Records for the task:
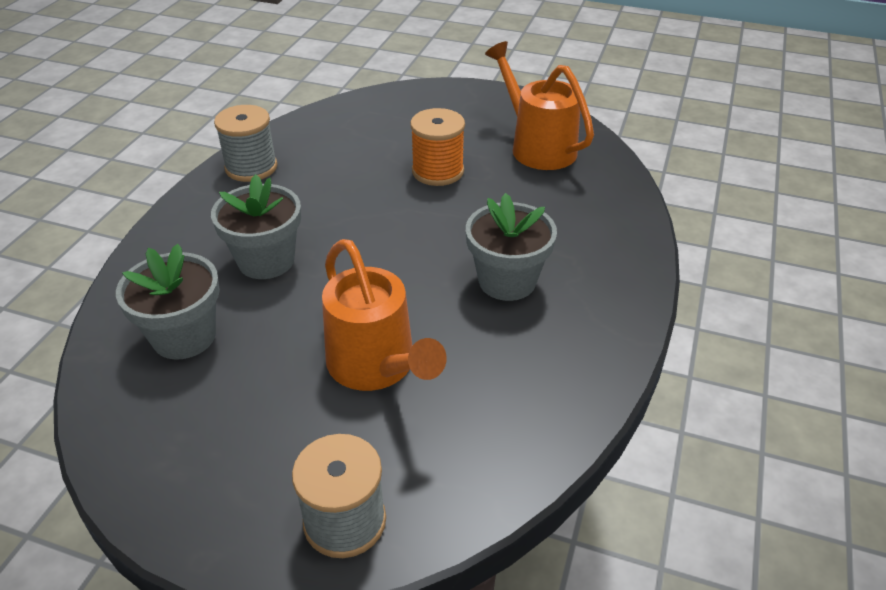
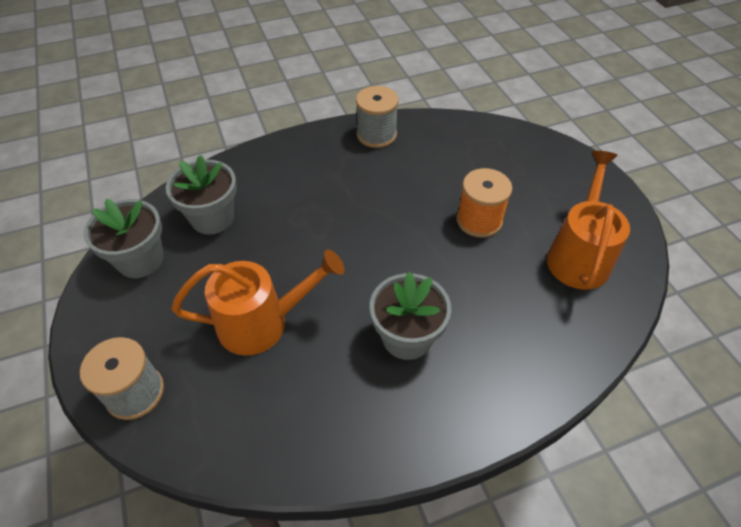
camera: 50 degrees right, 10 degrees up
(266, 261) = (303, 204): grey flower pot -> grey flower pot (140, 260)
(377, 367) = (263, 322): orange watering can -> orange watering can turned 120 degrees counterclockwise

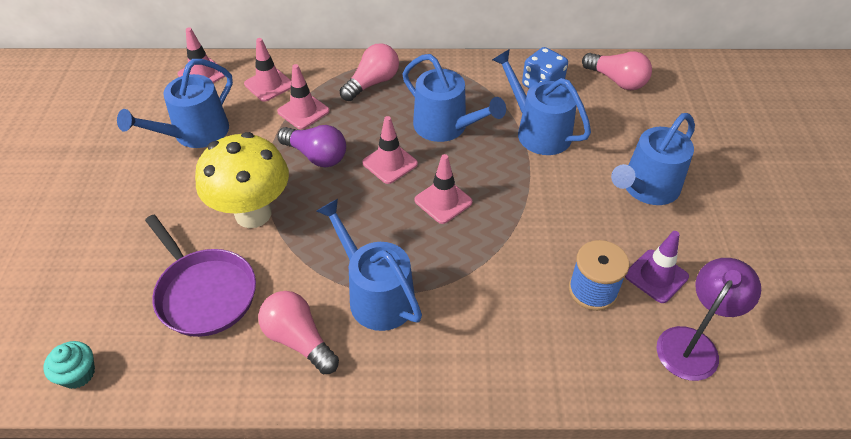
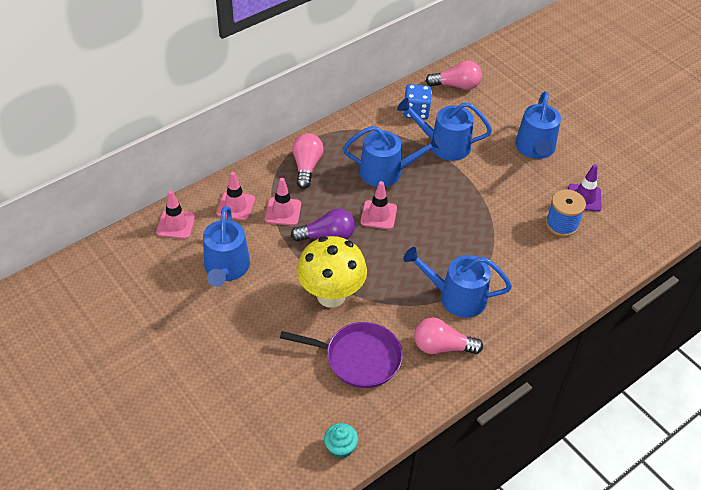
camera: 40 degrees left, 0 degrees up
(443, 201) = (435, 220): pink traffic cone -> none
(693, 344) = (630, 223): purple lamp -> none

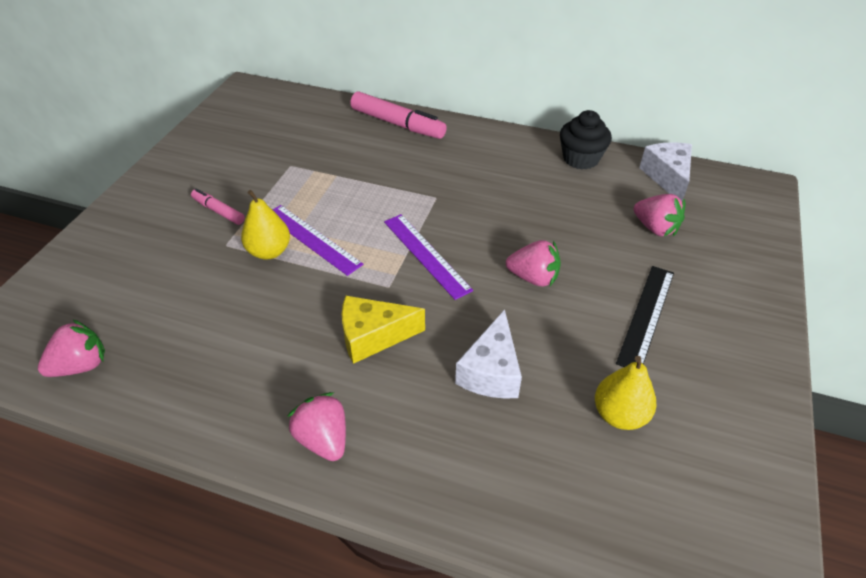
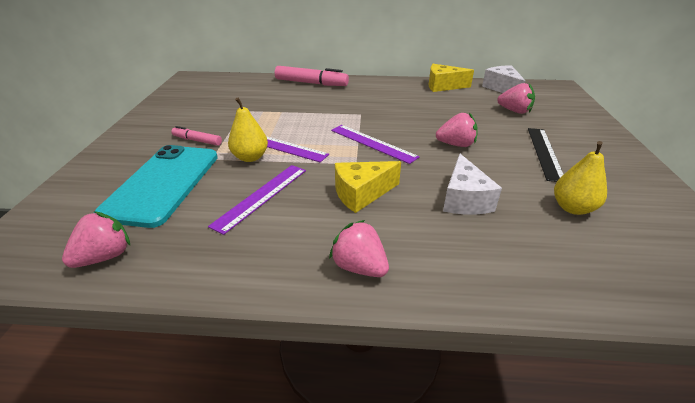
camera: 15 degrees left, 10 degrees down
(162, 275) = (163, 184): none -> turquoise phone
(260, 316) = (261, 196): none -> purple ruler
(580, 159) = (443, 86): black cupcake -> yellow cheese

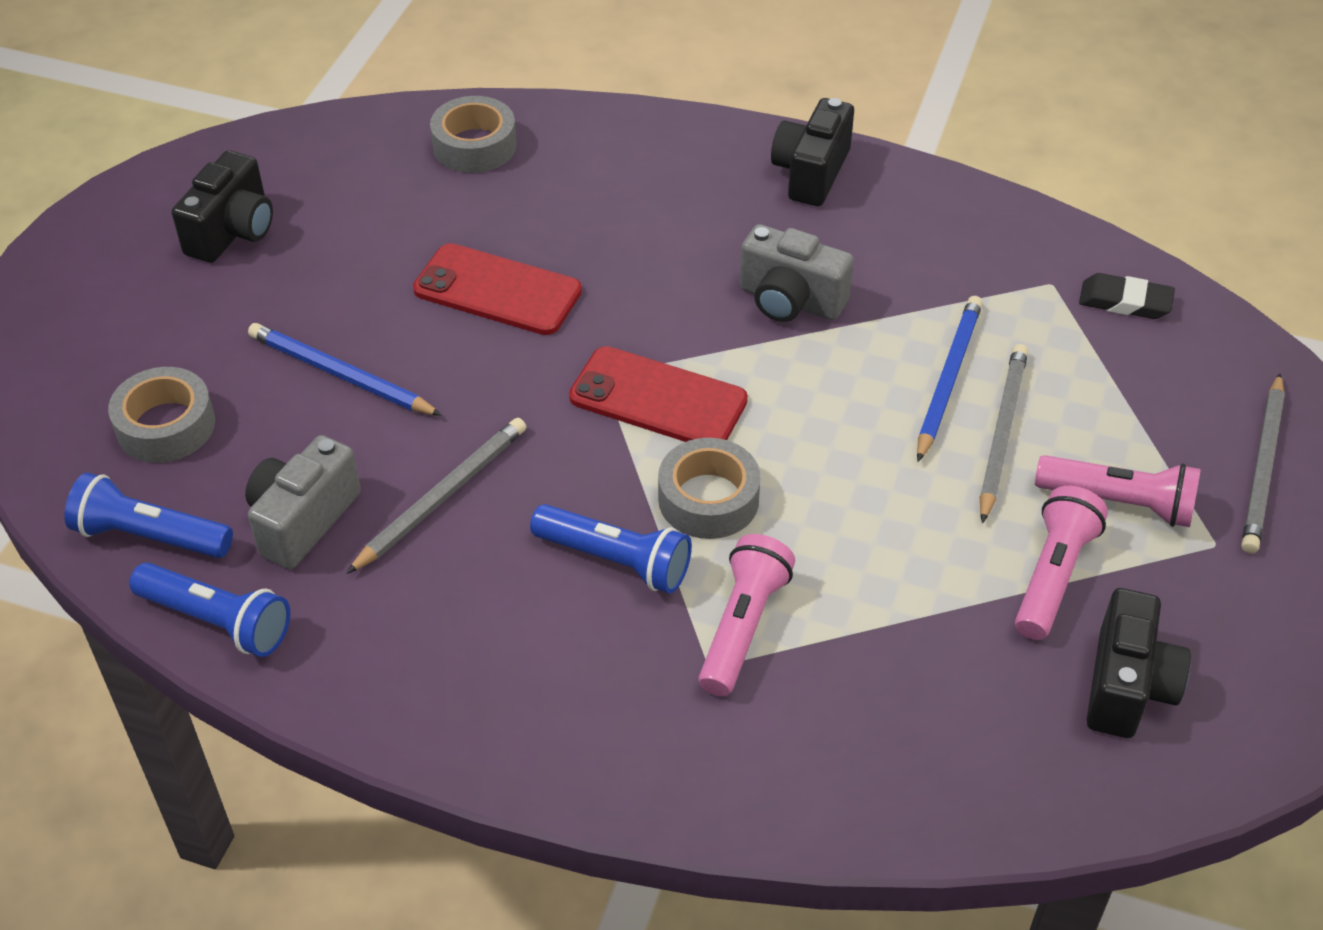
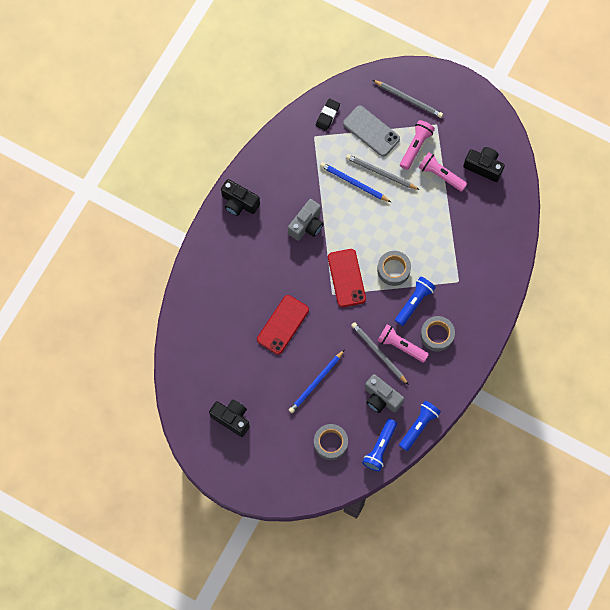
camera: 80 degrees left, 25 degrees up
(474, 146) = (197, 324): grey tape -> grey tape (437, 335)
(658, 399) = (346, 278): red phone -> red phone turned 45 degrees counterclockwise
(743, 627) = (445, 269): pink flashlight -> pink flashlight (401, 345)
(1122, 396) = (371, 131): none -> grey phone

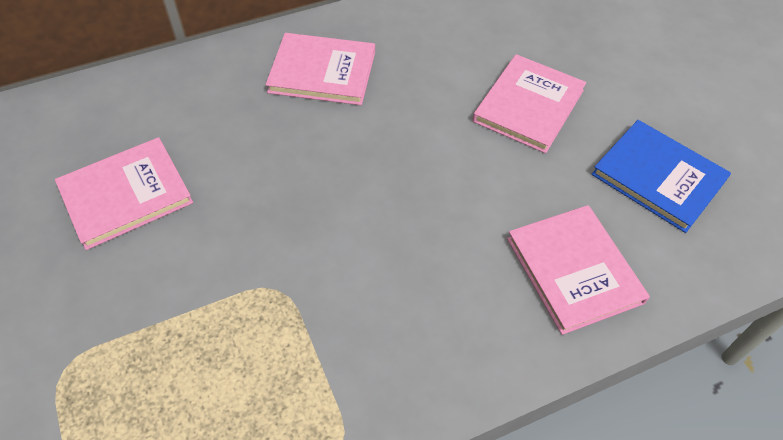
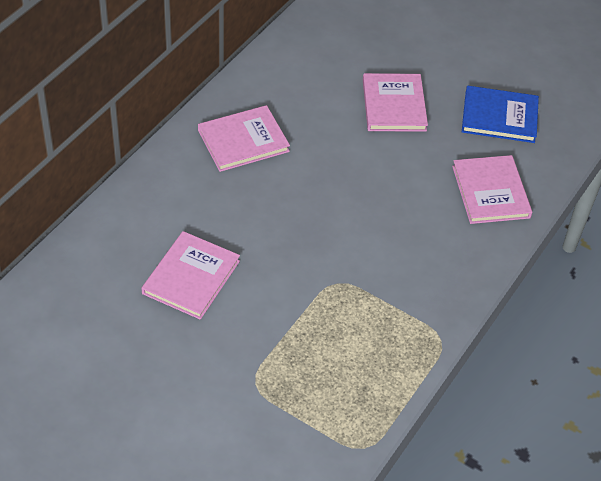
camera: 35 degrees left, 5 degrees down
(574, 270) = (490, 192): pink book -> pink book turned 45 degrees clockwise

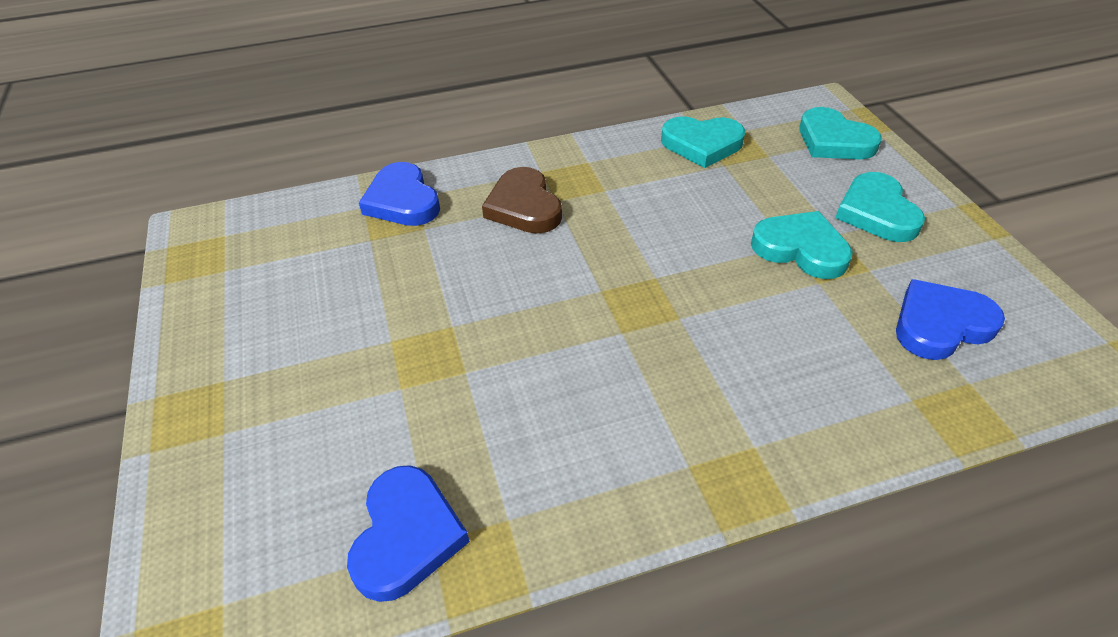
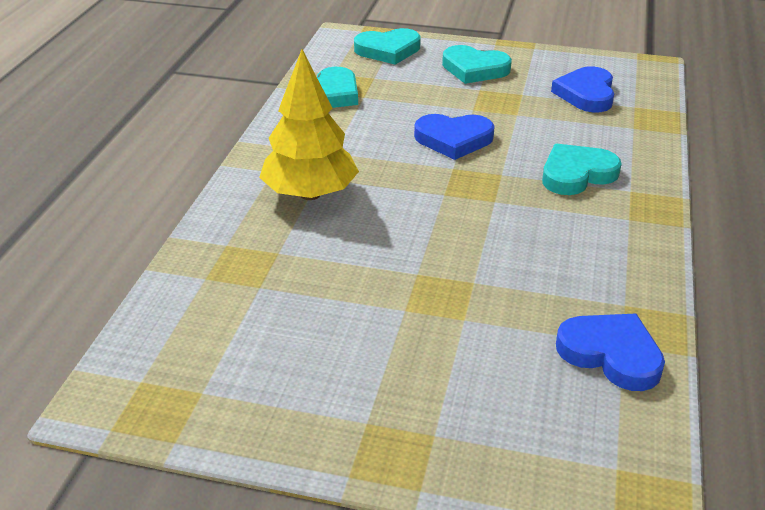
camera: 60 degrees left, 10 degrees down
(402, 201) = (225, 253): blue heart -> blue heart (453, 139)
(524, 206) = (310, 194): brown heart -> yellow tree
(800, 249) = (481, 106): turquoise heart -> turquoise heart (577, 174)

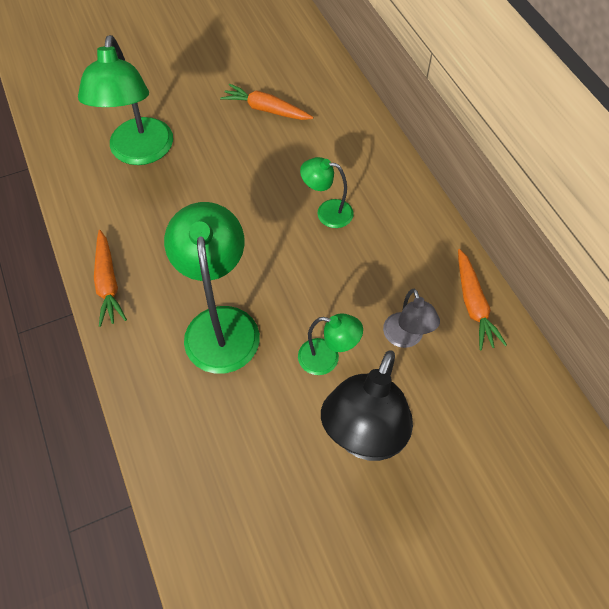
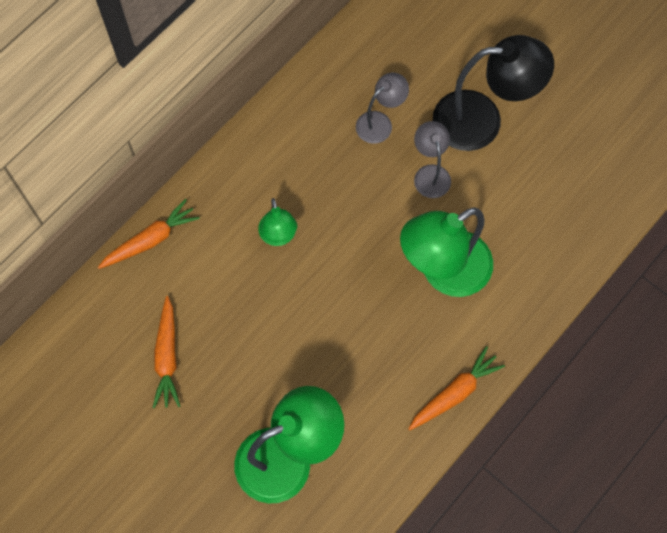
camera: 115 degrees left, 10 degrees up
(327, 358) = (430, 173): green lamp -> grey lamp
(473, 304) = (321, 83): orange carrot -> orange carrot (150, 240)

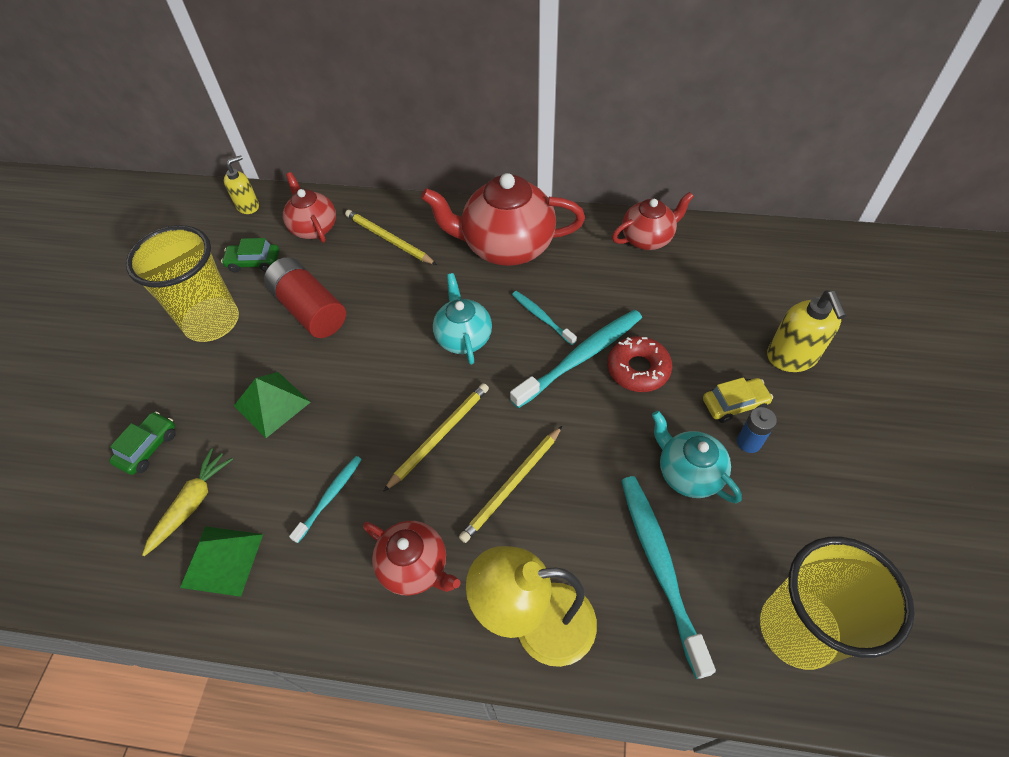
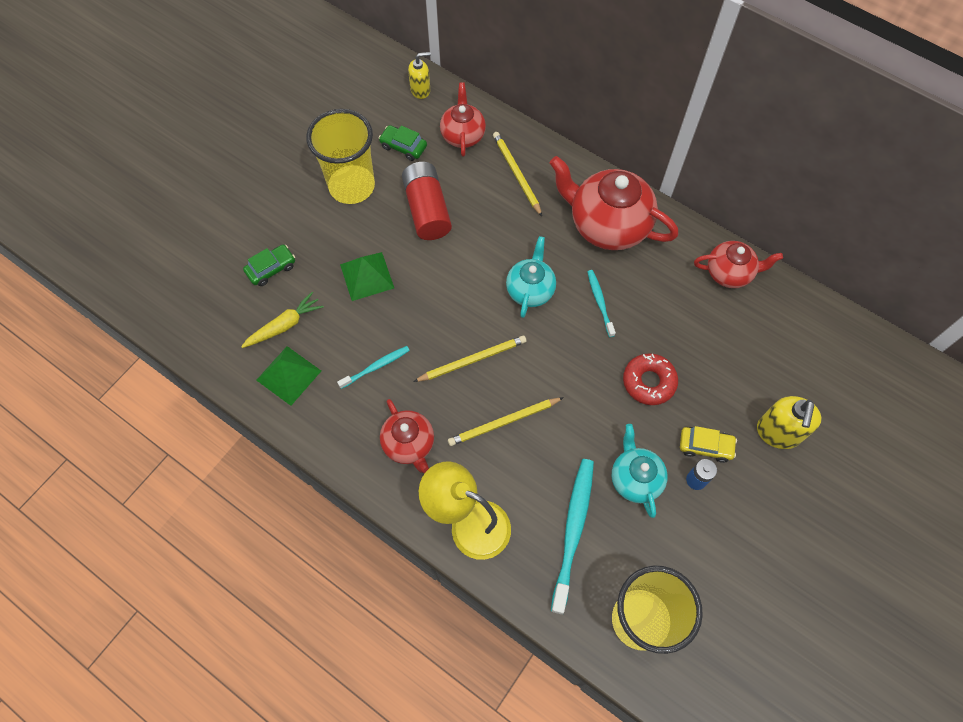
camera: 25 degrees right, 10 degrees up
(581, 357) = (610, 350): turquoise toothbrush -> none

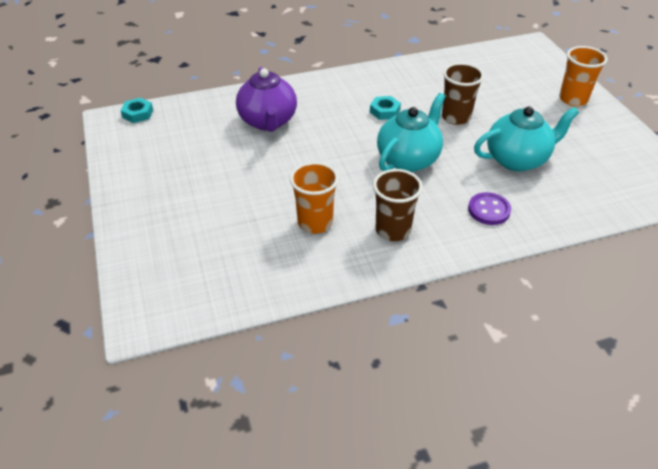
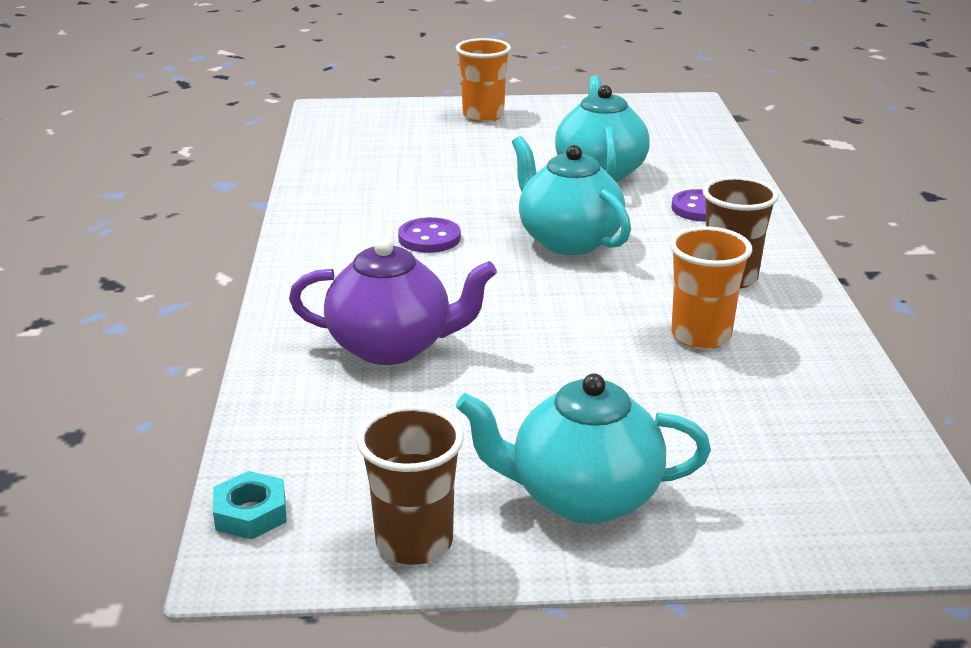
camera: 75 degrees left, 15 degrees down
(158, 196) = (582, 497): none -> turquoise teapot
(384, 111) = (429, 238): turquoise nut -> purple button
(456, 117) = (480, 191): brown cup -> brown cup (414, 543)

Instructions to follow: Pictures are not part of the copy; reproduce exactly and only the lines from the line containing "(402, 201) = (225, 253): blue" through the end of the listing.

Answer area:
(402, 201) = (225, 253): blue heart -> blue heart (453, 139)
(524, 206) = (310, 194): brown heart -> yellow tree
(800, 249) = (481, 106): turquoise heart -> turquoise heart (577, 174)

camera: 115 degrees left, 10 degrees up
(327, 358) = (430, 173): green lamp -> grey lamp
(473, 304) = (321, 83): orange carrot -> orange carrot (150, 240)

camera: 25 degrees right, 10 degrees up
(581, 357) = (610, 350): turquoise toothbrush -> none

camera: 75 degrees left, 15 degrees down
(158, 196) = (582, 497): none -> turquoise teapot
(384, 111) = (429, 238): turquoise nut -> purple button
(456, 117) = (480, 191): brown cup -> brown cup (414, 543)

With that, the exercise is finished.